## Goal
Update everything from the item containing "black rectangle: moved 18 px right, 6 px down" down to the item containing "purple trapezoid: moved 2 px right, 6 px down" by replacing "hexagon" with "pentagon", and write out only those items with nothing else changed.

## Raw data
▶

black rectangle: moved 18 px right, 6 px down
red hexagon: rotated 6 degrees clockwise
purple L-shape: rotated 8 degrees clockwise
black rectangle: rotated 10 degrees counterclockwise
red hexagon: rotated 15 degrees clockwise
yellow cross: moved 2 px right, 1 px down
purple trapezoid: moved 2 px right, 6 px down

◀
▶

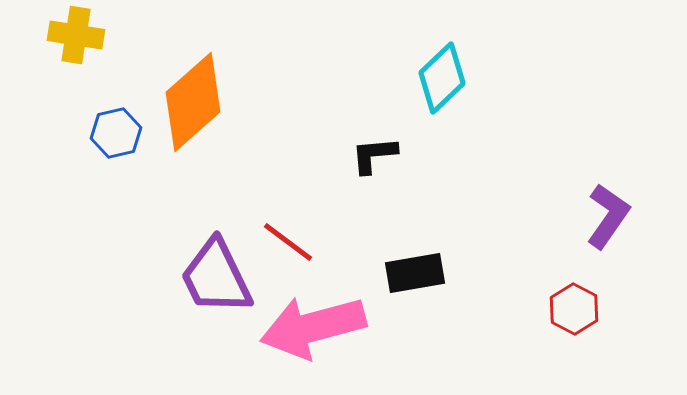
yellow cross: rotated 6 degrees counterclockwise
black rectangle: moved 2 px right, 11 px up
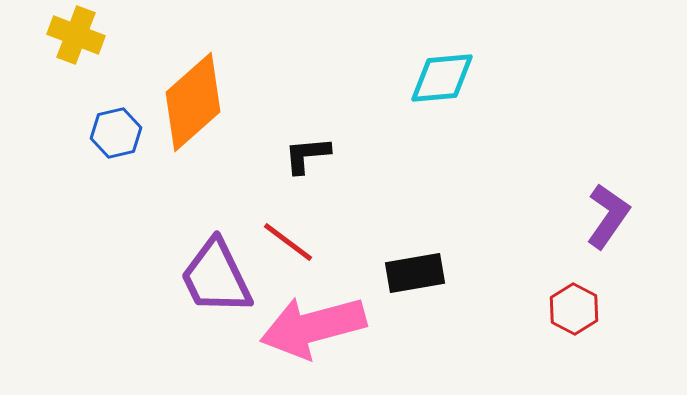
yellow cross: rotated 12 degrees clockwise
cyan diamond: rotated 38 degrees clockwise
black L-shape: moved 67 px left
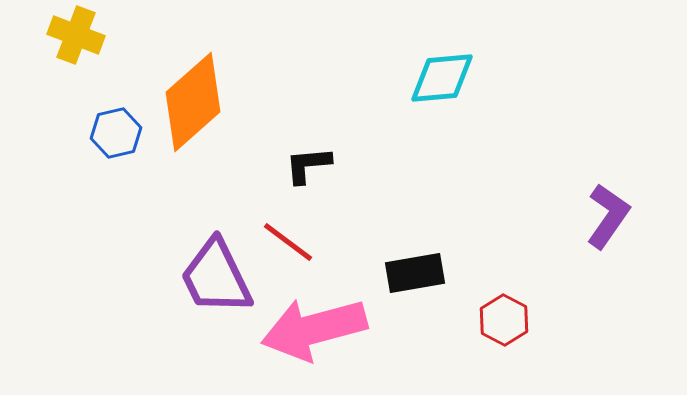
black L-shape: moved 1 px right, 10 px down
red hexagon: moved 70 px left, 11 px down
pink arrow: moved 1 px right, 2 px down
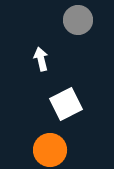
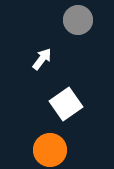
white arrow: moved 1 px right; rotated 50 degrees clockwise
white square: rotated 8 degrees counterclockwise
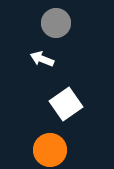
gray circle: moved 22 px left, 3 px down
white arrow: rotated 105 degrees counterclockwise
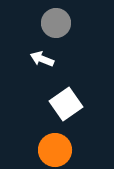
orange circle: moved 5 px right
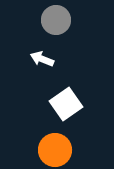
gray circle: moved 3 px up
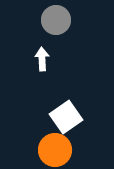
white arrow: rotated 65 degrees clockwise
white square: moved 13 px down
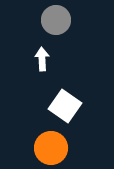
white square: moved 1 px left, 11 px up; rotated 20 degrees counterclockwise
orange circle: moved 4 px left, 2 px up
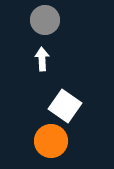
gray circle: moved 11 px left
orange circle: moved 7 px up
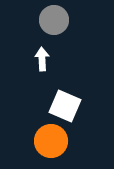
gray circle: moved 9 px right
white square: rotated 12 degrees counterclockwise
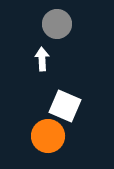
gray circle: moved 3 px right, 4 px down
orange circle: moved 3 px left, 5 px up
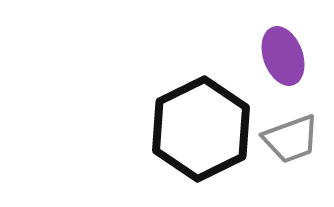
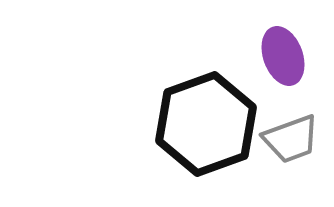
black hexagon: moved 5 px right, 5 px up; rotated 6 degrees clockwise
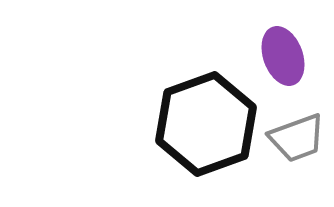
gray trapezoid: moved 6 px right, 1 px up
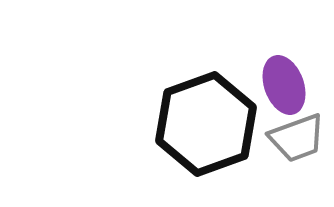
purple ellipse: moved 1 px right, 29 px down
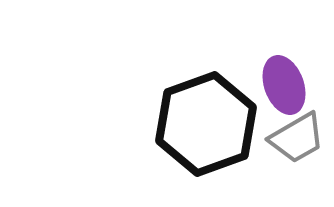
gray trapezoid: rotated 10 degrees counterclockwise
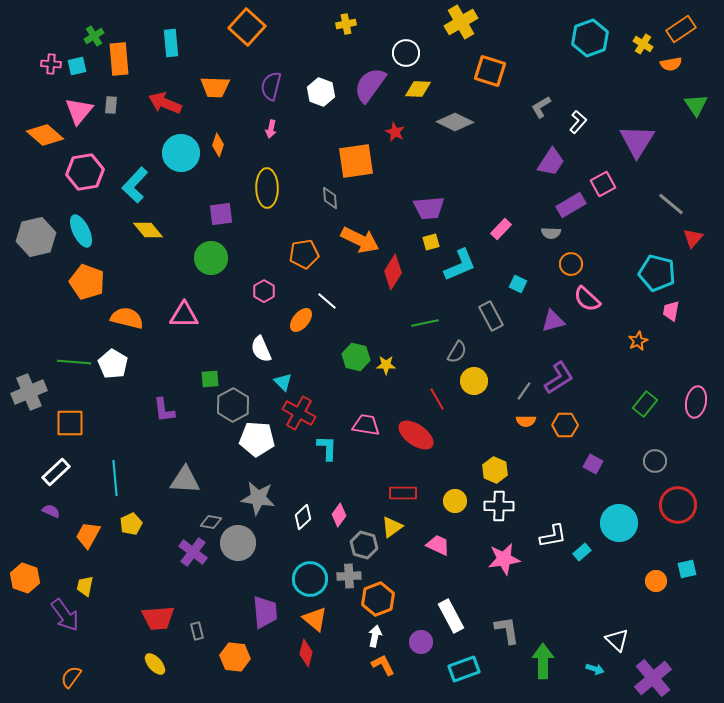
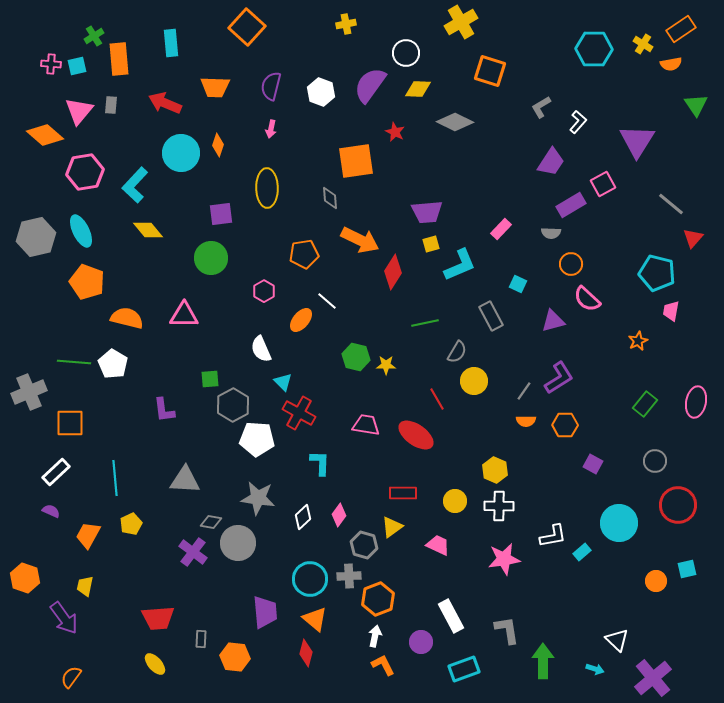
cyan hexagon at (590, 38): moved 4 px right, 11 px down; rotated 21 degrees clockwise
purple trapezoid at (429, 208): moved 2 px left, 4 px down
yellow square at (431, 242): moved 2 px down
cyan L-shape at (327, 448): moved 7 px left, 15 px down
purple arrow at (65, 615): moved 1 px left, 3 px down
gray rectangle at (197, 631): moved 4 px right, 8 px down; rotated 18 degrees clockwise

◀

## Correct response
black rectangle: moved 18 px right, 6 px down
red pentagon: rotated 6 degrees clockwise
purple L-shape: rotated 8 degrees clockwise
black rectangle: rotated 10 degrees counterclockwise
red pentagon: rotated 15 degrees clockwise
yellow cross: moved 2 px right, 1 px down
purple trapezoid: moved 2 px right, 6 px down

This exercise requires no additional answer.